▸ Problem details
Can you output the records below exactly as they are written?

START Supplied data

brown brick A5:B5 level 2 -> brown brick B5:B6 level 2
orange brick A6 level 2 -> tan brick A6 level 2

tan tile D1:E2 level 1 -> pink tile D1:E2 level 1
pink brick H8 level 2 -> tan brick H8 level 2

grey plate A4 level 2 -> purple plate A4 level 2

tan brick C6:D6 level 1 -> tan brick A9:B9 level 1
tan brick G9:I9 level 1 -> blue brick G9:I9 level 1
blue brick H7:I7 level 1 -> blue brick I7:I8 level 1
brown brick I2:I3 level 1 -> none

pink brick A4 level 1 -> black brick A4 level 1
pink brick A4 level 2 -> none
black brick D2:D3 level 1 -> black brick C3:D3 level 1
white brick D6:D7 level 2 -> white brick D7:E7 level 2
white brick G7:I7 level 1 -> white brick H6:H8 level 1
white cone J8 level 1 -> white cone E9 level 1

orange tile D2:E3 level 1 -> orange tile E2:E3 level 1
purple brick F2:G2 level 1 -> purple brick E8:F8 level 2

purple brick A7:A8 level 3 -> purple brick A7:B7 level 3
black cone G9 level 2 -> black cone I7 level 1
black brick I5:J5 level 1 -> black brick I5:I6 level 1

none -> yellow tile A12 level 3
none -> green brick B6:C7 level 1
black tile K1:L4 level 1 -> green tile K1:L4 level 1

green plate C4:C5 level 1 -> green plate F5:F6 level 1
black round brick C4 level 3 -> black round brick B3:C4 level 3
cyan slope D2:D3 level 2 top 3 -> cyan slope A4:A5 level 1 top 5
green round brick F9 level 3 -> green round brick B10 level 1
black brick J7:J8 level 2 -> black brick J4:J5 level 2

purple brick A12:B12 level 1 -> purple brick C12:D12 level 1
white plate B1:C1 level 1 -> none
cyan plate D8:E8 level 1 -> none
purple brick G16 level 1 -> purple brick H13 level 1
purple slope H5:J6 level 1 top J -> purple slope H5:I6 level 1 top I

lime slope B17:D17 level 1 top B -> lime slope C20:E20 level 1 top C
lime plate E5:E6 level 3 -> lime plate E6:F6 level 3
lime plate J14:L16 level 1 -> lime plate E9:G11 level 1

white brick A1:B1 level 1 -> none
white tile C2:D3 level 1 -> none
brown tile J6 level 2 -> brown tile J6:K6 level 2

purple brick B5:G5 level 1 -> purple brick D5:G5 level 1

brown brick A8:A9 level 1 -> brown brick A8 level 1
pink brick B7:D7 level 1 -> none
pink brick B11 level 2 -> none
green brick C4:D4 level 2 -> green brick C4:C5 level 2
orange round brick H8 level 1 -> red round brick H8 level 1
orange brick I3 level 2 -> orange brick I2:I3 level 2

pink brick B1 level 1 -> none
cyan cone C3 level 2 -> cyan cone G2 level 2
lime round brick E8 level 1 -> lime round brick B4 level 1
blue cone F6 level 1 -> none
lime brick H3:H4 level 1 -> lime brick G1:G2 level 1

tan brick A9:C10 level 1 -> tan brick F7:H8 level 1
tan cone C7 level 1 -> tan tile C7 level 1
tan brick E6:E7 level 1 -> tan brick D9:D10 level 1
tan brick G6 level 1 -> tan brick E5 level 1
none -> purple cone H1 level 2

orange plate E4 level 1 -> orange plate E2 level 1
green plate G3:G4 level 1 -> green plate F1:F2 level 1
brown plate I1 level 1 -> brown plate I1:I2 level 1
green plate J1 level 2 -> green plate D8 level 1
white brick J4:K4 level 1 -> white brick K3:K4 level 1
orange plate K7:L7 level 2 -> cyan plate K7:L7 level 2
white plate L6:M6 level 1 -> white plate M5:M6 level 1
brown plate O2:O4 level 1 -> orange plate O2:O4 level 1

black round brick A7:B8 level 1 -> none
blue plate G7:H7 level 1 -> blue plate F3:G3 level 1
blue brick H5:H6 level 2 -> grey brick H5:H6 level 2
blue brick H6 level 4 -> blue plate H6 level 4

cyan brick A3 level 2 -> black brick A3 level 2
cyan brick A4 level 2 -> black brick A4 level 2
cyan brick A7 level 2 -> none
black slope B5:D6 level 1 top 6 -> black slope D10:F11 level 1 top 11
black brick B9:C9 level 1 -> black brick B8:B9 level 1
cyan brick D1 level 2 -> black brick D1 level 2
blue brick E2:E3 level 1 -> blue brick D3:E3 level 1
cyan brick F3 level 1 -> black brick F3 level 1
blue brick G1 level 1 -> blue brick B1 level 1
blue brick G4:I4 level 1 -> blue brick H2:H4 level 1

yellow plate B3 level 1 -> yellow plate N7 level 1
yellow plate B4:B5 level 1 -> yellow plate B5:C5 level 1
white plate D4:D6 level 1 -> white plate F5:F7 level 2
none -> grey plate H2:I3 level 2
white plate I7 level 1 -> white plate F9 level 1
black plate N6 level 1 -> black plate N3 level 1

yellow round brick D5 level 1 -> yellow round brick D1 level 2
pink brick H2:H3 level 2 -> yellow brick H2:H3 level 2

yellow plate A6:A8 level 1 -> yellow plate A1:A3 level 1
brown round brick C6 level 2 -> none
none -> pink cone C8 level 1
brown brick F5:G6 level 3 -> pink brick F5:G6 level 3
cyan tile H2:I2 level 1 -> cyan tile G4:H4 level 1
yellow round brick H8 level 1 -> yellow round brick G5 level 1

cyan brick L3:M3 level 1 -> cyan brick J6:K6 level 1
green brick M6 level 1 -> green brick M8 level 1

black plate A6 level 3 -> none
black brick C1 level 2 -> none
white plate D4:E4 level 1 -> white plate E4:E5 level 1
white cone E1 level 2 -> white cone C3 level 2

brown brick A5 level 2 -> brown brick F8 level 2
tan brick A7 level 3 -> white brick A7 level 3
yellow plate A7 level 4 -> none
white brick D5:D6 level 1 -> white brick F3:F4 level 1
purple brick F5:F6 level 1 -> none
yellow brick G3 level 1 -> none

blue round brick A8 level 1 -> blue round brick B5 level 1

END Supplied data

▸ Exercise result
brown brick A5:B5 level 2 -> brown brick B5:B6 level 2
orange brick A6 level 2 -> tan brick A6 level 2

tan tile D1:E2 level 1 -> pink tile D1:E2 level 1
pink brick H8 level 2 -> tan brick H8 level 2

grey plate A4 level 2 -> purple plate A4 level 2

tan brick C6:D6 level 1 -> tan brick A9:B9 level 1
tan brick G9:I9 level 1 -> blue brick G9:I9 level 1
blue brick H7:I7 level 1 -> blue brick I7:I8 level 1
brown brick I2:I3 level 1 -> none

pink brick A4 level 1 -> black brick A4 level 1
pink brick A4 level 2 -> none
black brick D2:D3 level 1 -> black brick C3:D3 level 1
white brick D6:D7 level 2 -> white brick D7:E7 level 2
white brick G7:I7 level 1 -> white brick H6:H8 level 1
white cone J8 level 1 -> white cone E9 level 1

orange tile D2:E3 level 1 -> orange tile E2:E3 level 1
purple brick F2:G2 level 1 -> purple brick E8:F8 level 2

purple brick A7:A8 level 3 -> purple brick A7:B7 level 3
black cone G9 level 2 -> black cone I7 level 1
black brick I5:J5 level 1 -> black brick I5:I6 level 1

none -> yellow tile A12 level 3
none -> green brick B6:C7 level 1
black tile K1:L4 level 1 -> green tile K1:L4 level 1

green plate C4:C5 level 1 -> green plate F5:F6 level 1
black round brick C4 level 3 -> black round brick B3:C4 level 3
cyan slope D2:D3 level 2 top 3 -> cyan slope A4:A5 level 1 top 5
green round brick F9 level 3 -> green round brick B10 level 1
black brick J7:J8 level 2 -> black brick J4:J5 level 2

purple brick A12:B12 level 1 -> purple brick C12:D12 level 1
white plate B1:C1 level 1 -> none
cyan plate D8:E8 level 1 -> none
purple brick G16 level 1 -> purple brick H13 level 1
purple slope H5:J6 level 1 top J -> purple slope H5:I6 level 1 top I

lime slope B17:D17 level 1 top B -> lime slope C20:E20 level 1 top C
lime plate E5:E6 level 3 -> lime plate E6:F6 level 3
lime plate J14:L16 level 1 -> lime plate E9:G11 level 1

white brick A1:B1 level 1 -> none
white tile C2:D3 level 1 -> none
brown tile J6 level 2 -> brown tile J6:K6 level 2

purple brick B5:G5 level 1 -> purple brick D5:G5 level 1

brown brick A8:A9 level 1 -> brown brick A8 level 1
pink brick B7:D7 level 1 -> none
pink brick B11 level 2 -> none
green brick C4:D4 level 2 -> green brick C4:C5 level 2
orange round brick H8 level 1 -> red round brick H8 level 1
orange brick I3 level 2 -> orange brick I2:I3 level 2

pink brick B1 level 1 -> none
cyan cone C3 level 2 -> cyan cone G2 level 2
lime round brick E8 level 1 -> lime round brick B4 level 1
blue cone F6 level 1 -> none
lime brick H3:H4 level 1 -> lime brick G1:G2 level 1

tan brick A9:C10 level 1 -> tan brick F7:H8 level 1
tan cone C7 level 1 -> tan tile C7 level 1
tan brick E6:E7 level 1 -> tan brick D9:D10 level 1
tan brick G6 level 1 -> tan brick E5 level 1
none -> purple cone H1 level 2

orange plate E4 level 1 -> orange plate E2 level 1
green plate G3:G4 level 1 -> green plate F1:F2 level 1
brown plate I1 level 1 -> brown plate I1:I2 level 1
green plate J1 level 2 -> green plate D8 level 1
white brick J4:K4 level 1 -> white brick K3:K4 level 1
orange plate K7:L7 level 2 -> cyan plate K7:L7 level 2
white plate L6:M6 level 1 -> white plate M5:M6 level 1
brown plate O2:O4 level 1 -> orange plate O2:O4 level 1

black round brick A7:B8 level 1 -> none
blue plate G7:H7 level 1 -> blue plate F3:G3 level 1
blue brick H5:H6 level 2 -> grey brick H5:H6 level 2
blue brick H6 level 4 -> blue plate H6 level 4

cyan brick A3 level 2 -> black brick A3 level 2
cyan brick A4 level 2 -> black brick A4 level 2
cyan brick A7 level 2 -> none
black slope B5:D6 level 1 top 6 -> black slope D10:F11 level 1 top 11
black brick B9:C9 level 1 -> black brick B8:B9 level 1
cyan brick D1 level 2 -> black brick D1 level 2
blue brick E2:E3 level 1 -> blue brick D3:E3 level 1
cyan brick F3 level 1 -> black brick F3 level 1
blue brick G1 level 1 -> blue brick B1 level 1
blue brick G4:I4 level 1 -> blue brick H2:H4 level 1

yellow plate B3 level 1 -> yellow plate N7 level 1
yellow plate B4:B5 level 1 -> yellow plate B5:C5 level 1
white plate D4:D6 level 1 -> white plate F5:F7 level 2
none -> grey plate H2:I3 level 2
white plate I7 level 1 -> white plate F9 level 1
black plate N6 level 1 -> black plate N3 level 1

yellow round brick D5 level 1 -> yellow round brick D1 level 2
pink brick H2:H3 level 2 -> yellow brick H2:H3 level 2

yellow plate A6:A8 level 1 -> yellow plate A1:A3 level 1
brown round brick C6 level 2 -> none
none -> pink cone C8 level 1
brown brick F5:G6 level 3 -> pink brick F5:G6 level 3
cyan tile H2:I2 level 1 -> cyan tile G4:H4 level 1
yellow round brick H8 level 1 -> yellow round brick G5 level 1

cyan brick L3:M3 level 1 -> cyan brick J6:K6 level 1
green brick M6 level 1 -> green brick M8 level 1

black plate A6 level 3 -> none
black brick C1 level 2 -> none
white plate D4:E4 level 1 -> white plate E4:E5 level 1
white cone E1 level 2 -> white cone C3 level 2

brown brick A5 level 2 -> brown brick F8 level 2
tan brick A7 level 3 -> white brick A7 level 3
yellow plate A7 level 4 -> none
white brick D5:D6 level 1 -> white brick F3:F4 level 1
purple brick F5:F6 level 1 -> none
yellow brick G3 level 1 -> none

blue round brick A8 level 1 -> blue round brick B5 level 1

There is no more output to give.